(Beginning of RECORDS FOR THIS TASK)

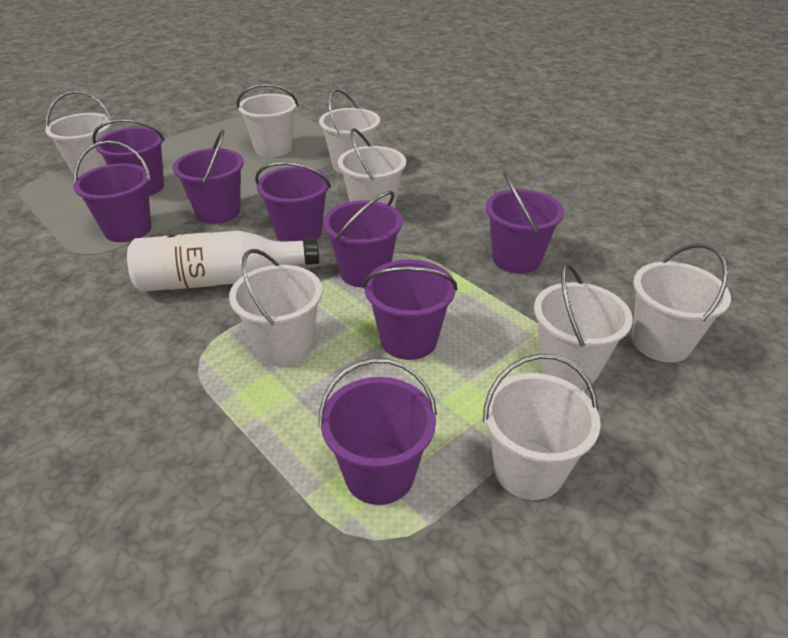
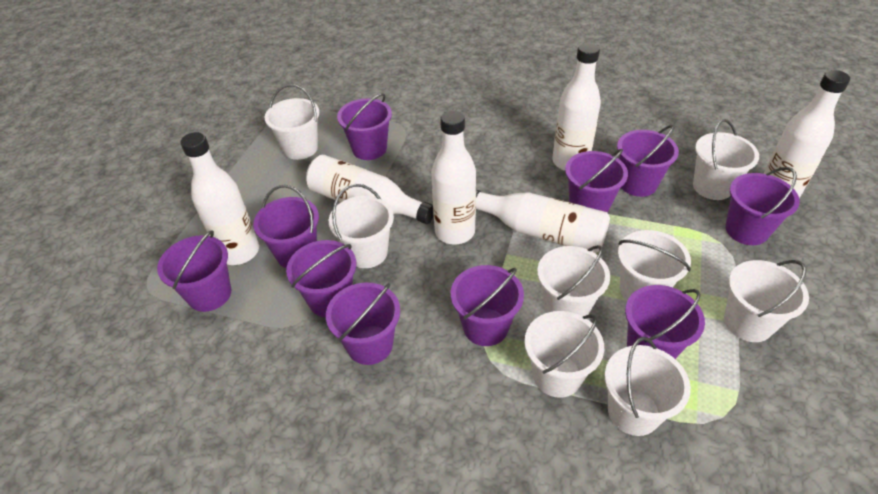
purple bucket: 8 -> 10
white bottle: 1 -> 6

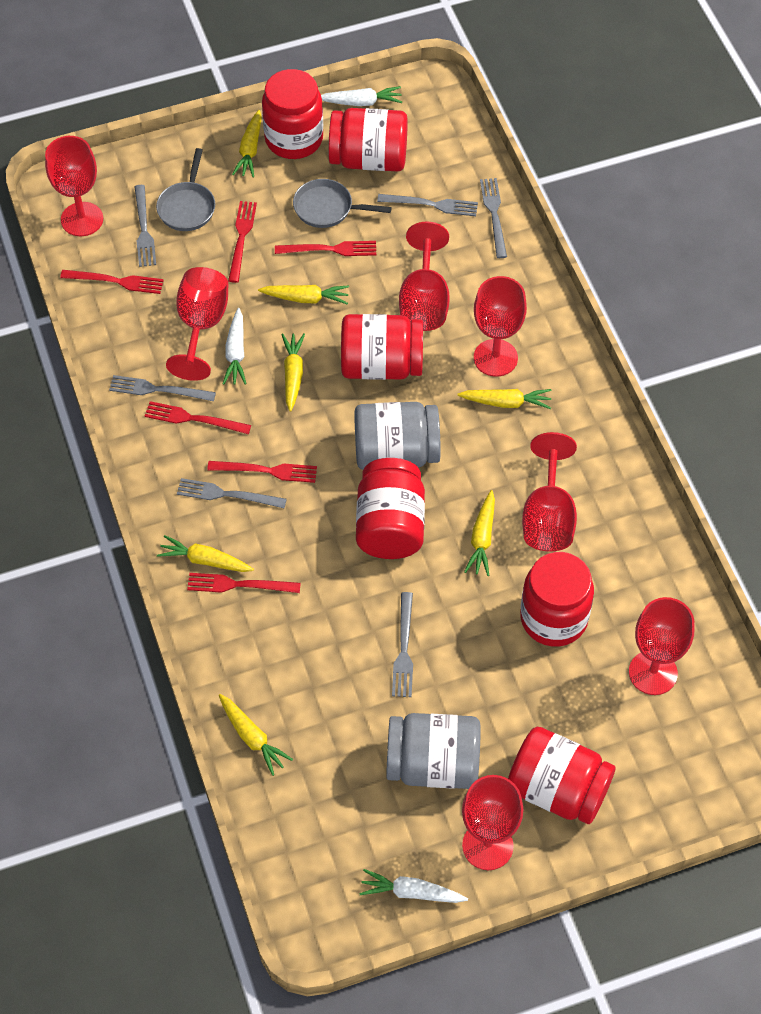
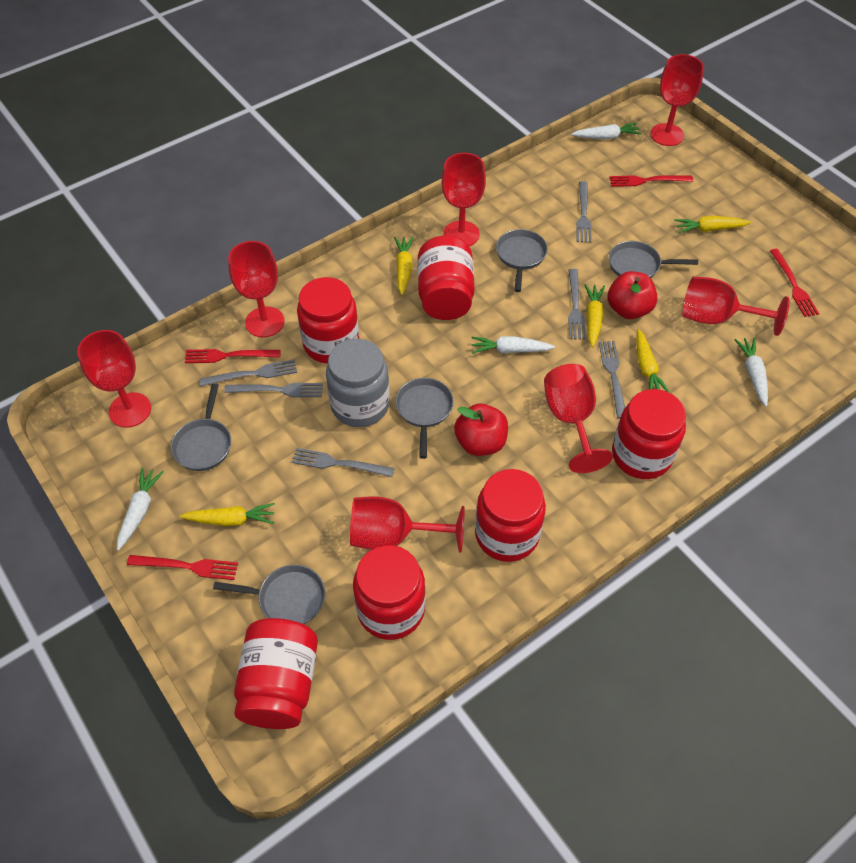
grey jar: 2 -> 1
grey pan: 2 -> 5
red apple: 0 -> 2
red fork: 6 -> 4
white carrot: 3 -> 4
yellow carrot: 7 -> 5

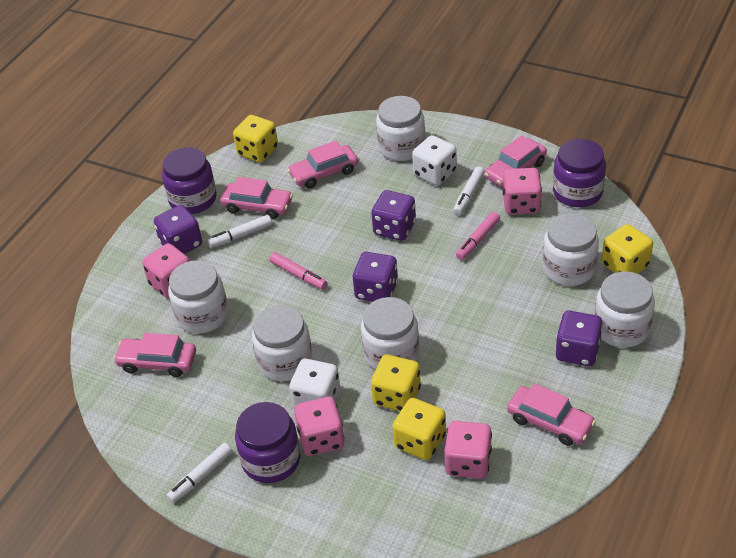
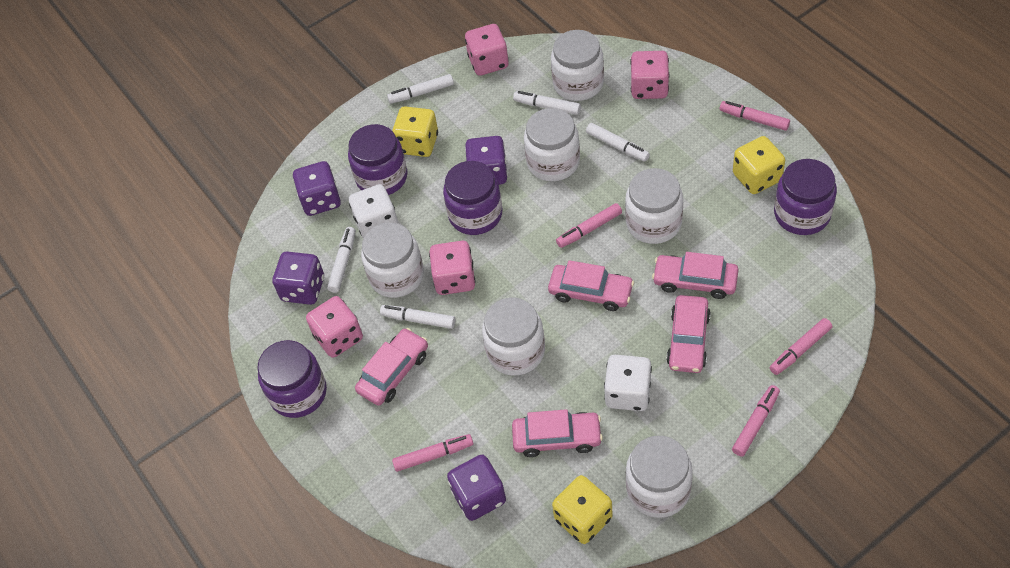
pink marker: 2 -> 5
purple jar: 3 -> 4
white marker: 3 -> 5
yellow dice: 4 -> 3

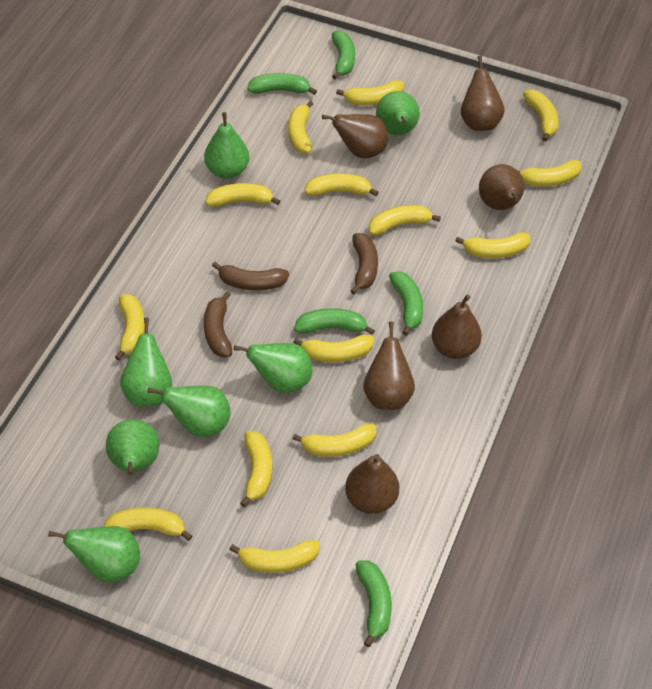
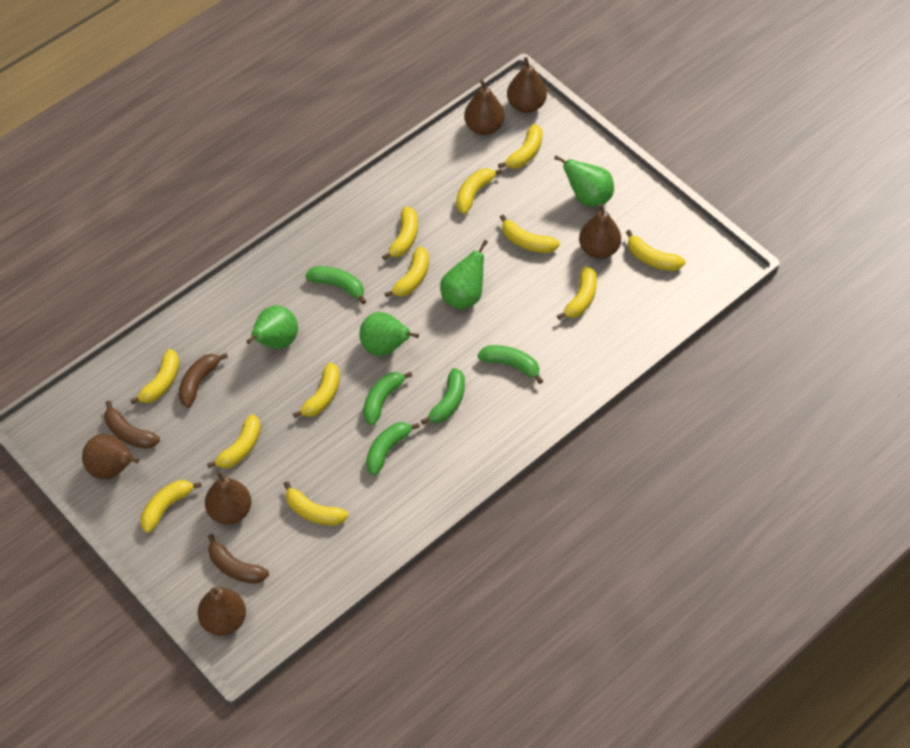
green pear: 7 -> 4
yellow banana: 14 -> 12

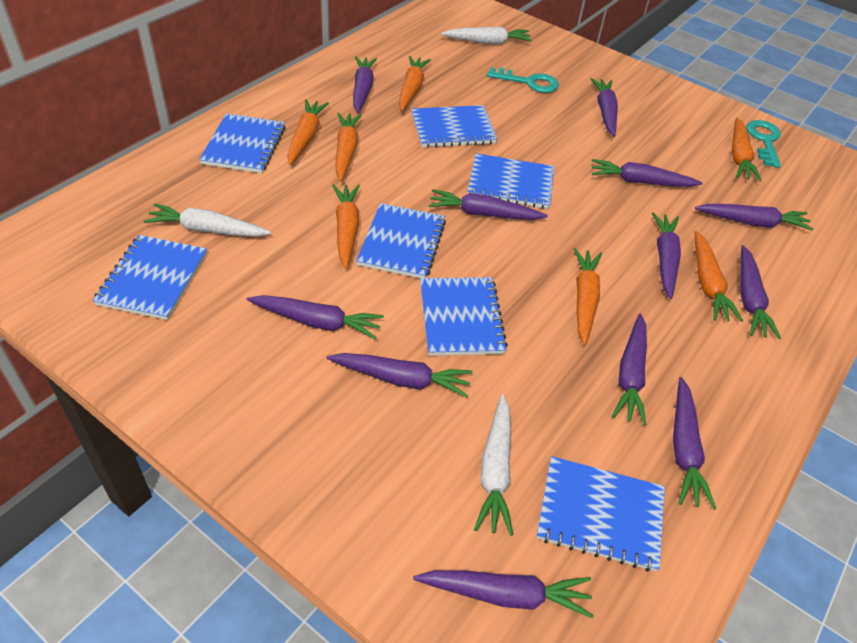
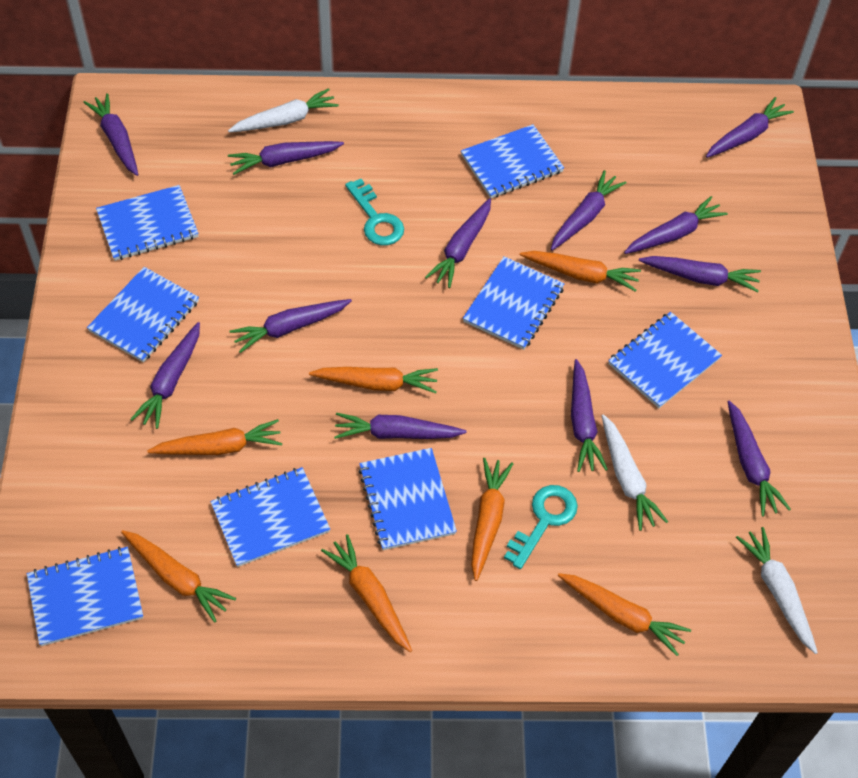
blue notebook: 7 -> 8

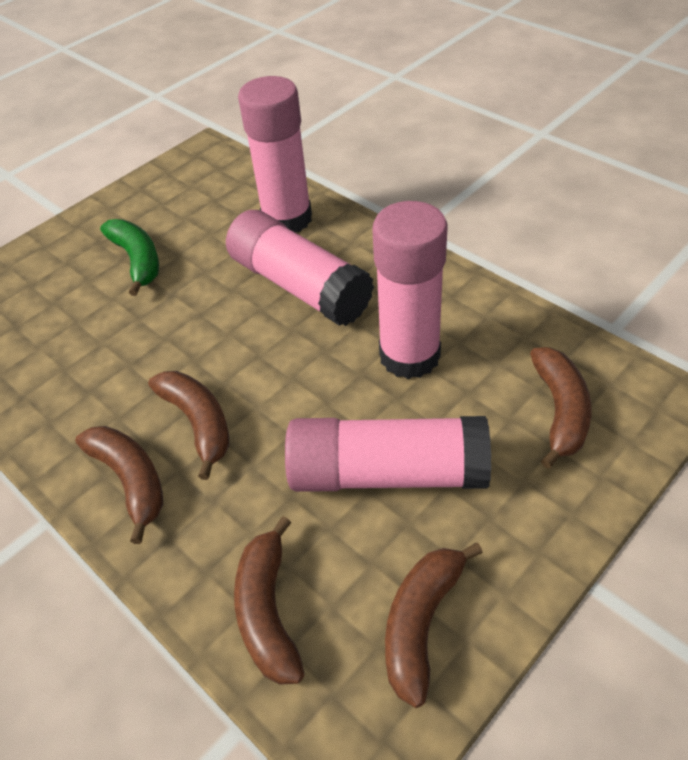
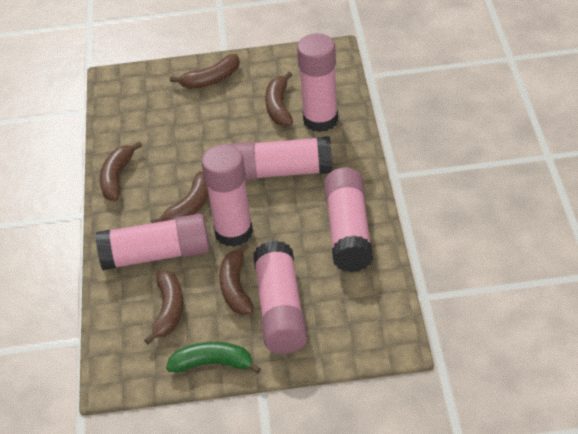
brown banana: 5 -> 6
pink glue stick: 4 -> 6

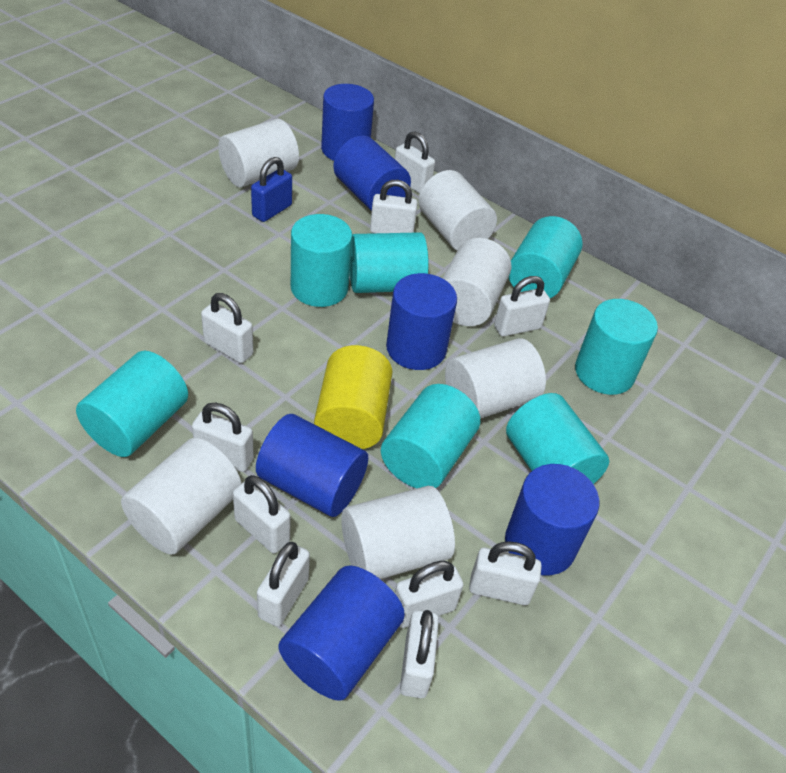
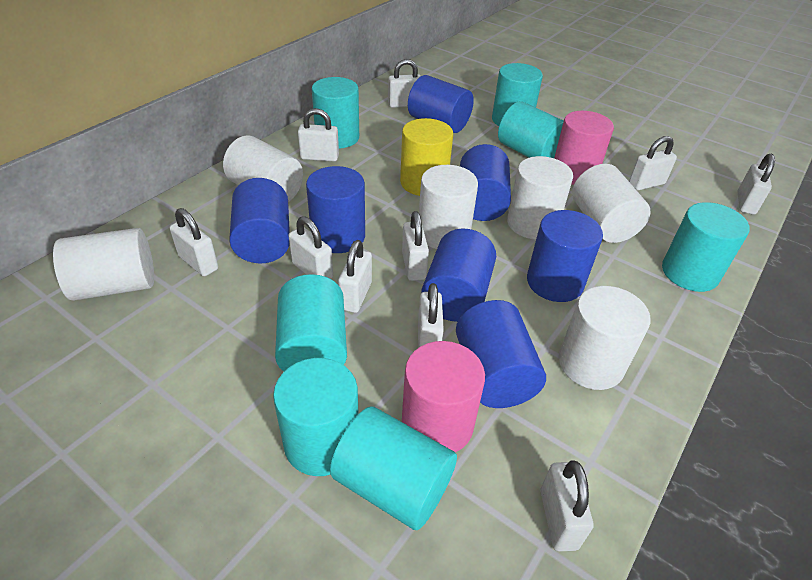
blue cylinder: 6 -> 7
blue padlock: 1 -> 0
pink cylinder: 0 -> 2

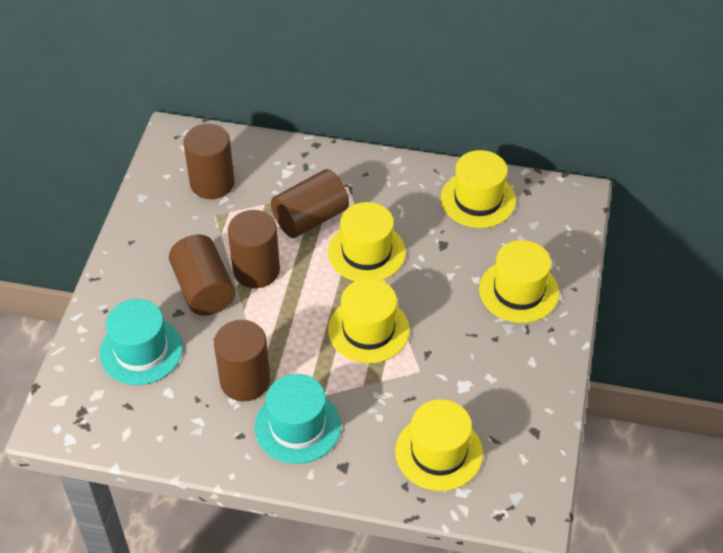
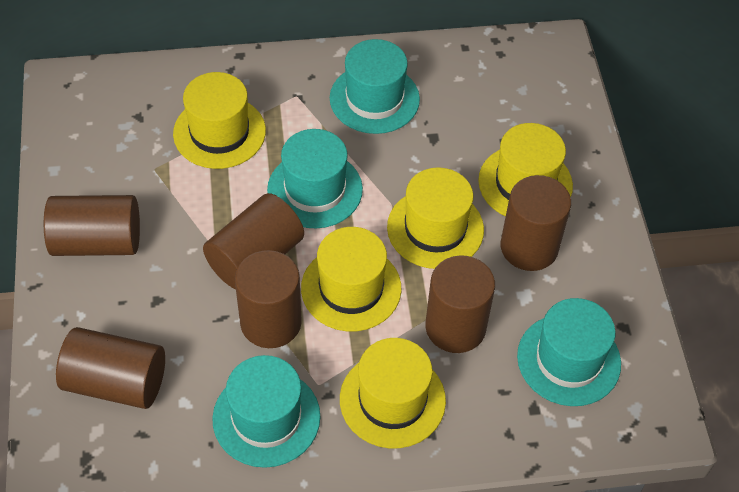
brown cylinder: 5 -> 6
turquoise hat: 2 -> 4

(End of RECORDS FOR THIS TASK)

- **DIRECTIONS**: Make an exact copy of only those lines that run from the line with "blue cylinder: 6 -> 7" through the end of the records, excluding pictures.

- **REPLY TO THE TASK**:
blue cylinder: 6 -> 7
blue padlock: 1 -> 0
pink cylinder: 0 -> 2

brown cylinder: 5 -> 6
turquoise hat: 2 -> 4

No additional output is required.